What is being asked:
Give again, exactly as written, each line of the material below starting at the line that contains "BT202: 6V (plus" and ending at the line that contains "SW203: switch (GND, VS) -> none". Both ends count, and no other line does.

Extracted records: Begin

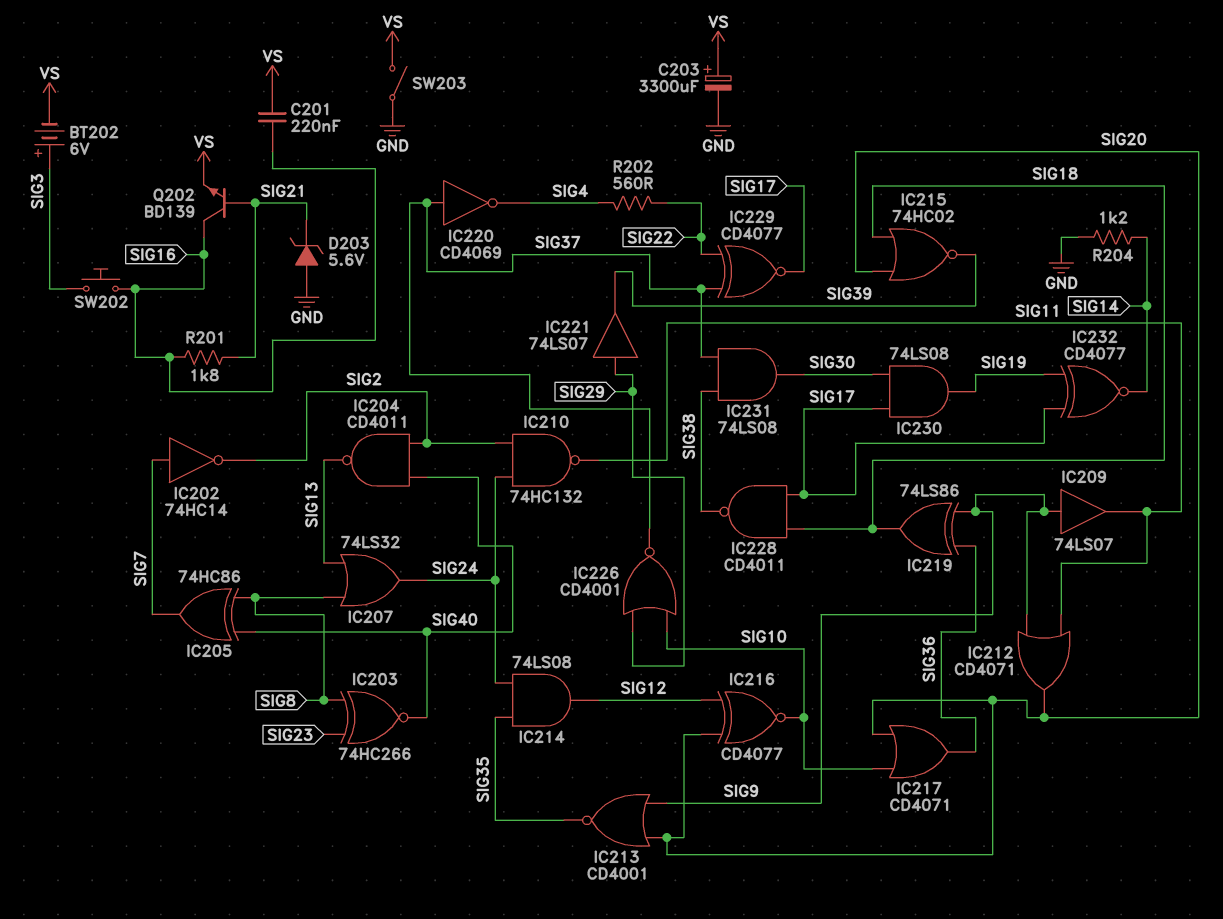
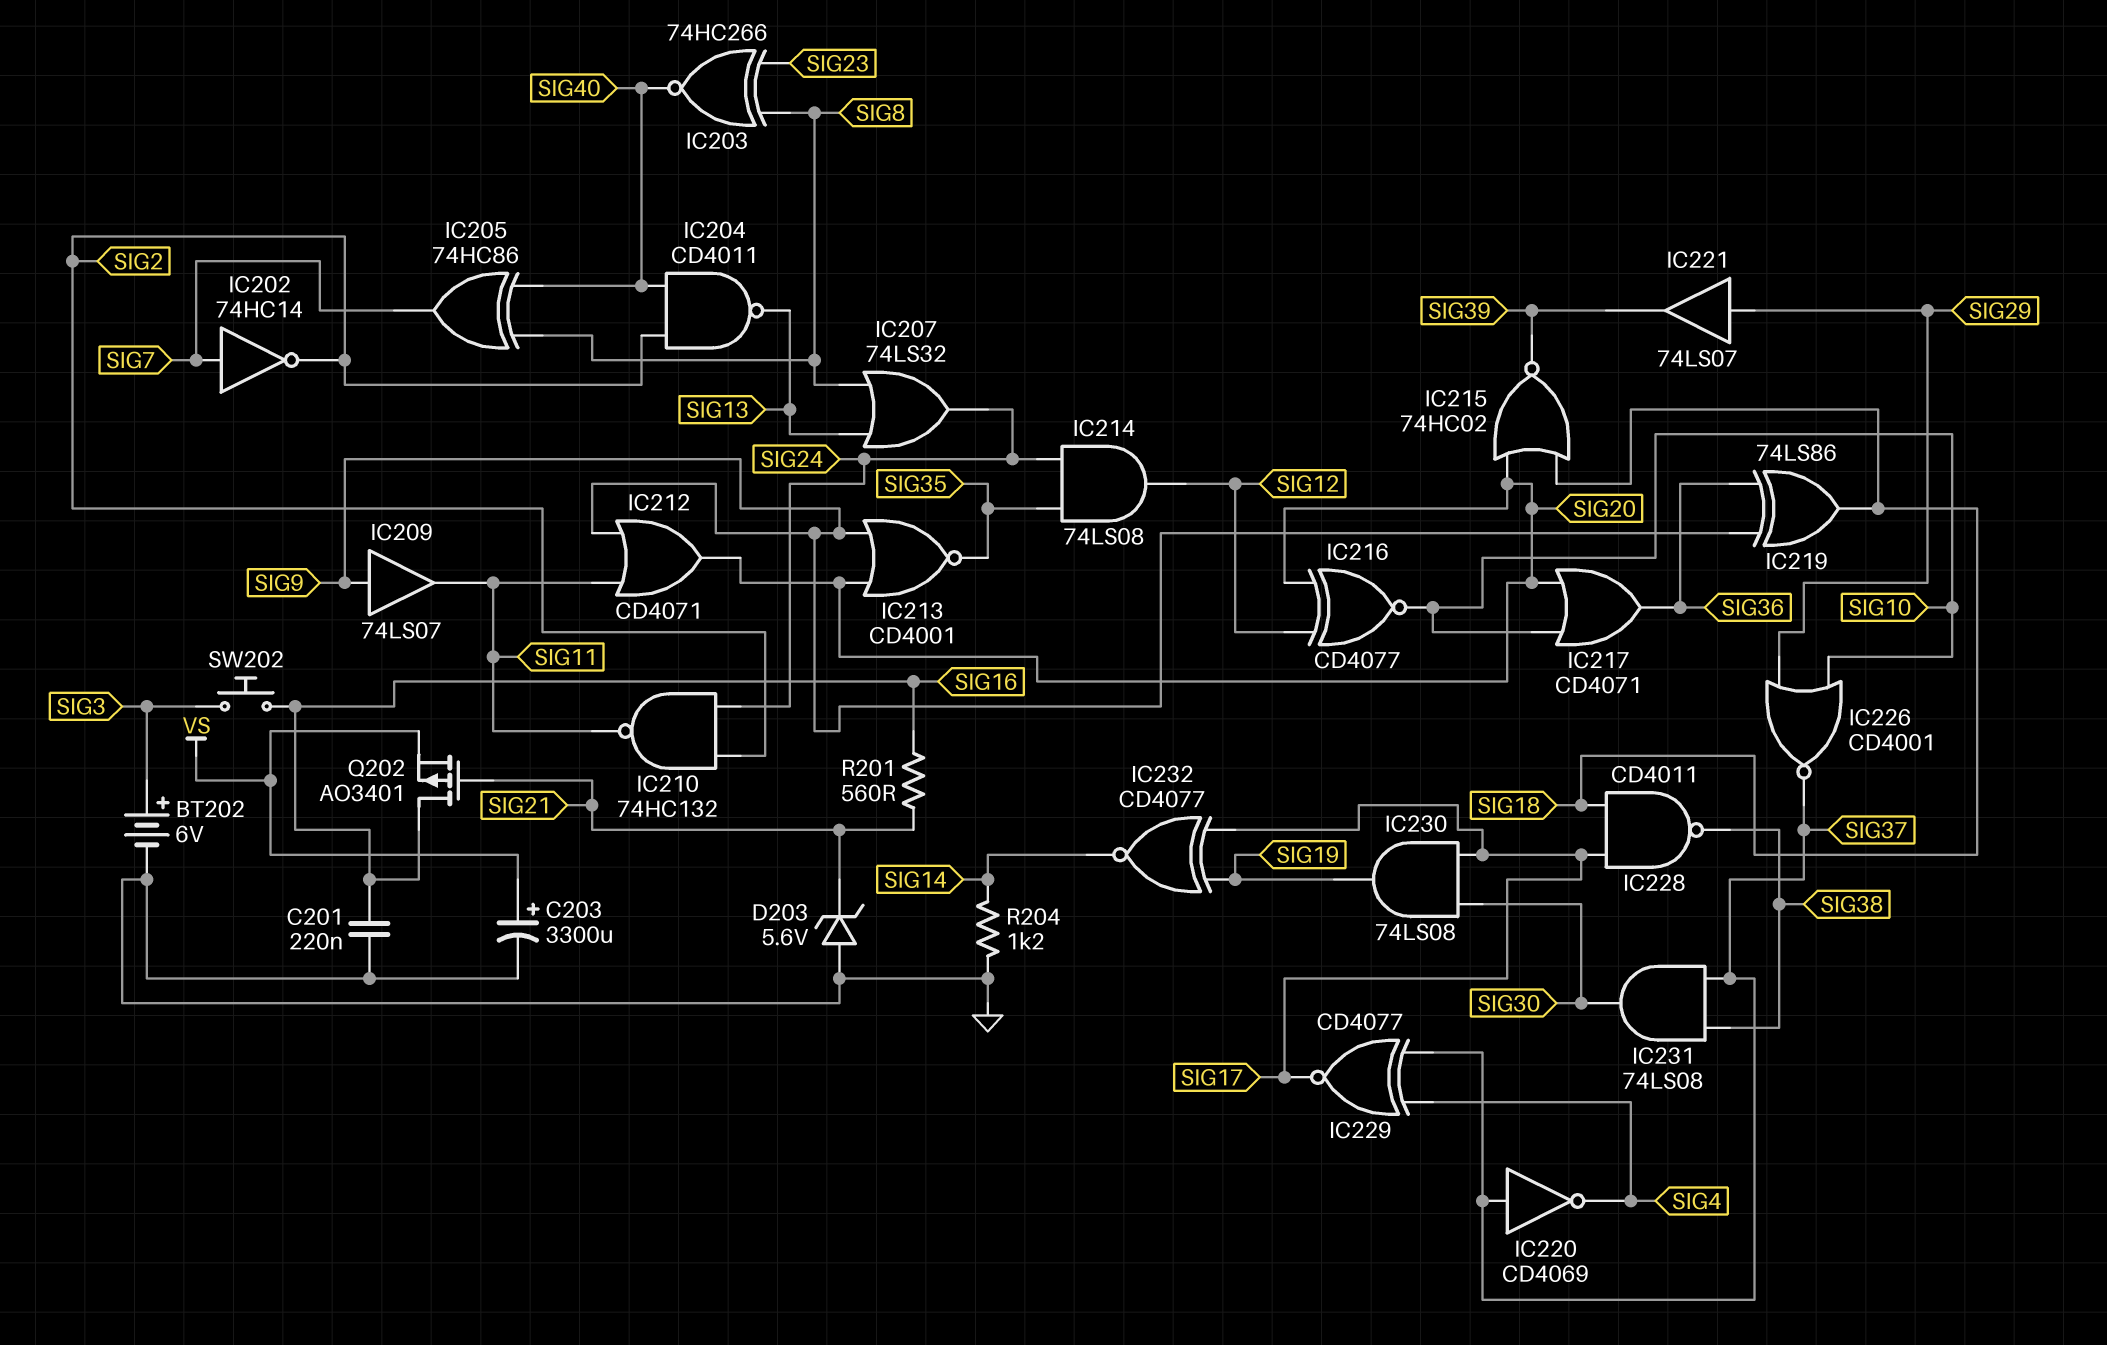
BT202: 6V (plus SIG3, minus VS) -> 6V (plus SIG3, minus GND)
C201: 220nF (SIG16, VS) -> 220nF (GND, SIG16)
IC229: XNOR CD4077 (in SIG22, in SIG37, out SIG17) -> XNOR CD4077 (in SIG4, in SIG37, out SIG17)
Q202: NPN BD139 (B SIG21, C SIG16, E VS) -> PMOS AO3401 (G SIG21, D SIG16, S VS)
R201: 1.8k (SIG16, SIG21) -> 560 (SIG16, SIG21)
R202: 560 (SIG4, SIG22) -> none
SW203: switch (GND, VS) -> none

Extracted records: End
Extracted records: Begin

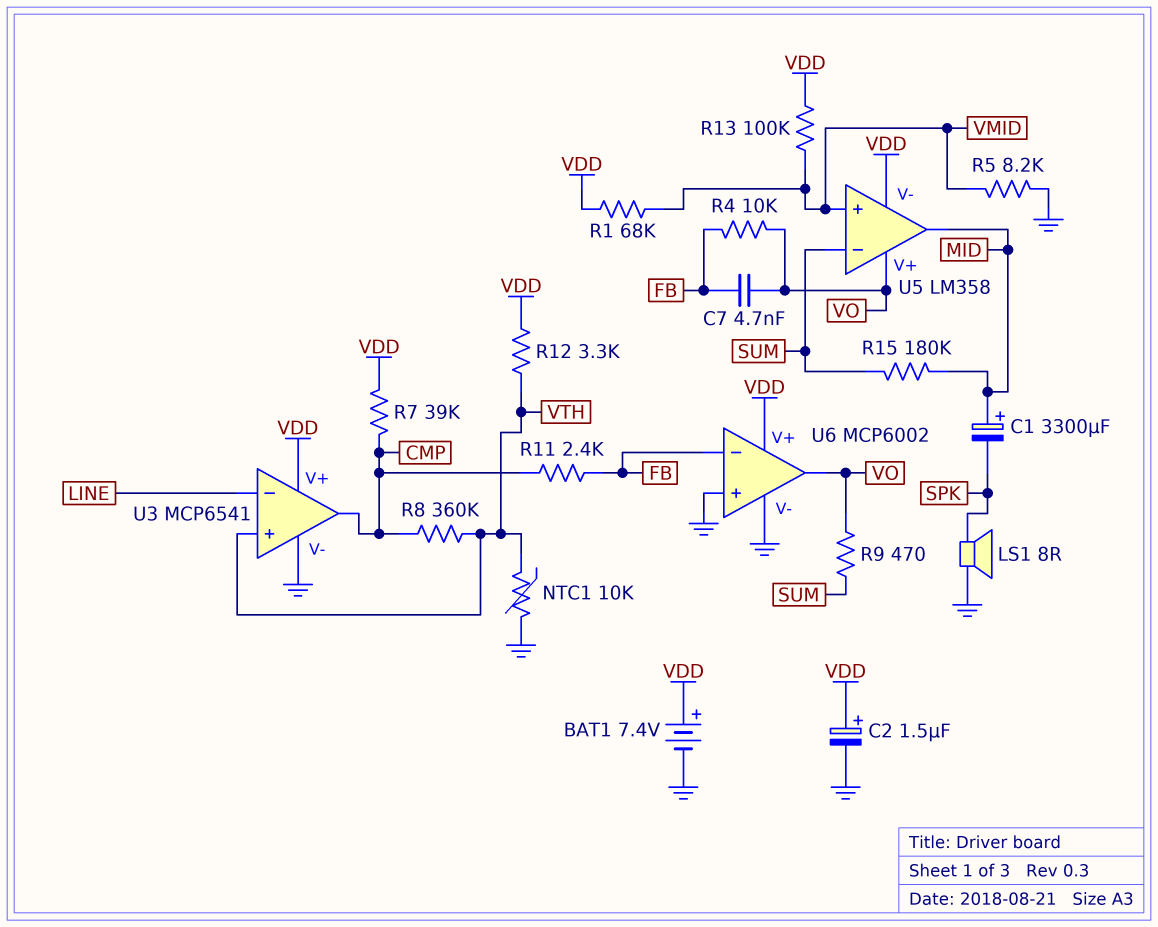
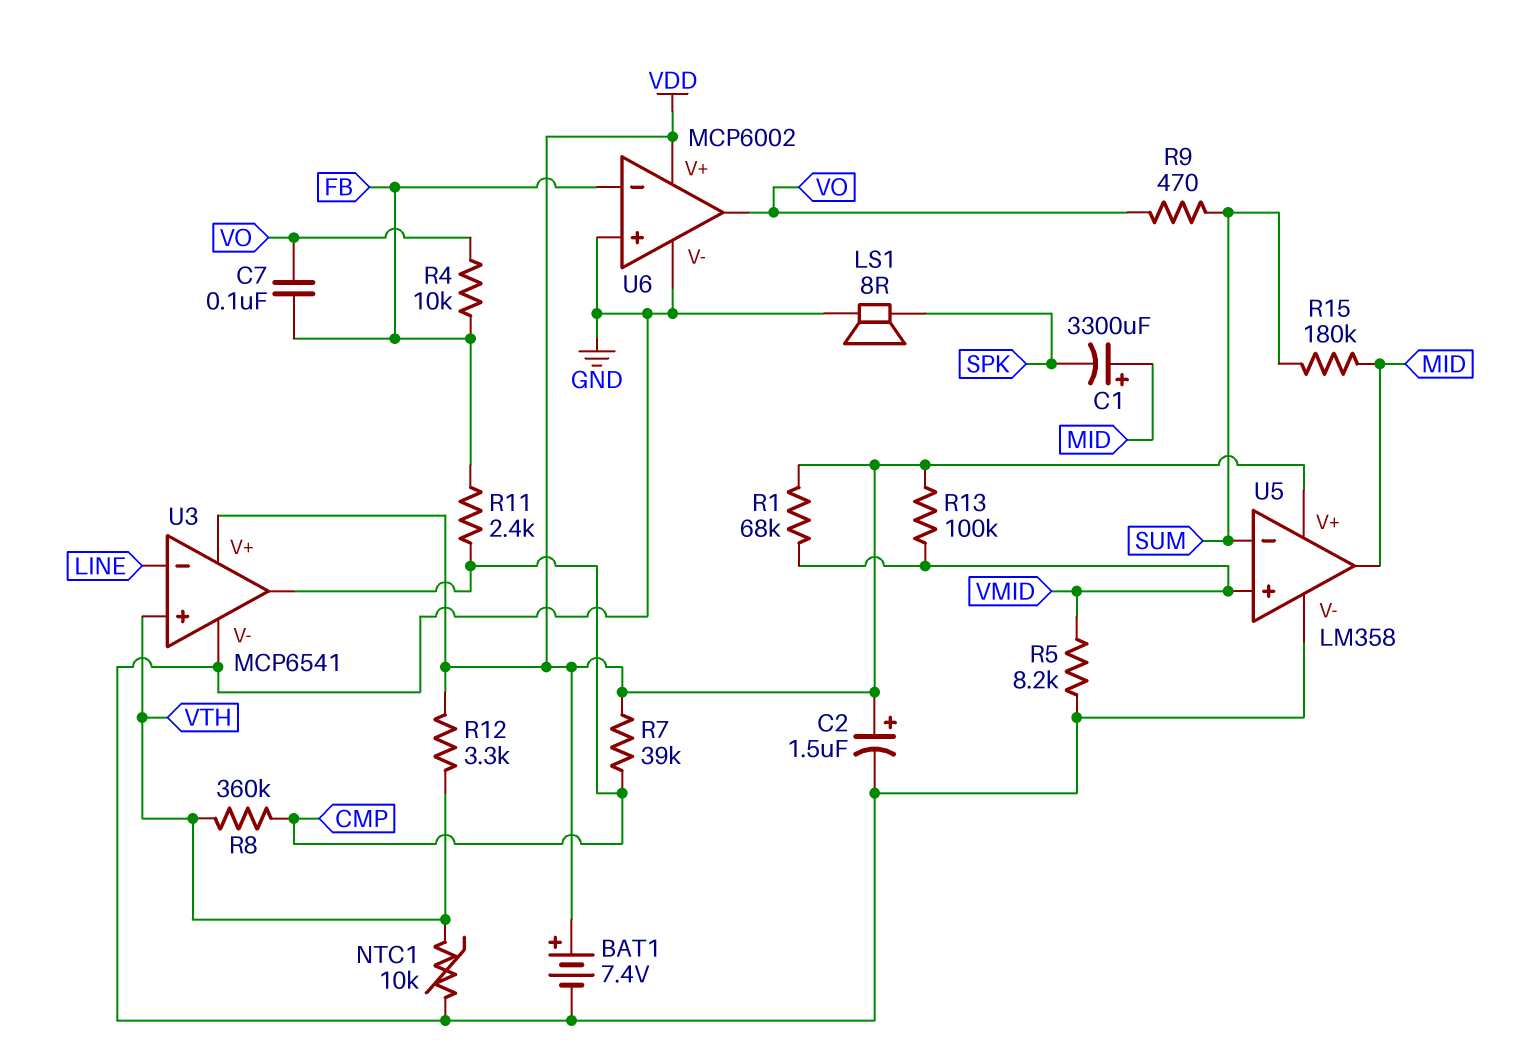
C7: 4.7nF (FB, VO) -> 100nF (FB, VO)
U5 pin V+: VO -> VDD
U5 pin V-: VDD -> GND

Extracted records: End
Extracted records: Begin

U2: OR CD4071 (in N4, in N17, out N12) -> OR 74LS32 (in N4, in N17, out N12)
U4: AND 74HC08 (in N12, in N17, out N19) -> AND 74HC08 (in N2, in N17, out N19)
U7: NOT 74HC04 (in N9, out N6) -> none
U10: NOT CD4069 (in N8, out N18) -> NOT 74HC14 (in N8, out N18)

Extracted records: End

Result of this exercise:
BT202: 6V (plus SIG3, minus VS) -> 6V (plus SIG3, minus GND)
C201: 220nF (SIG16, VS) -> 220nF (GND, SIG16)
IC229: XNOR CD4077 (in SIG22, in SIG37, out SIG17) -> XNOR CD4077 (in SIG4, in SIG37, out SIG17)
Q202: NPN BD139 (B SIG21, C SIG16, E VS) -> PMOS AO3401 (G SIG21, D SIG16, S VS)
R201: 1.8k (SIG16, SIG21) -> 560 (SIG16, SIG21)
R202: 560 (SIG4, SIG22) -> none
SW203: switch (GND, VS) -> none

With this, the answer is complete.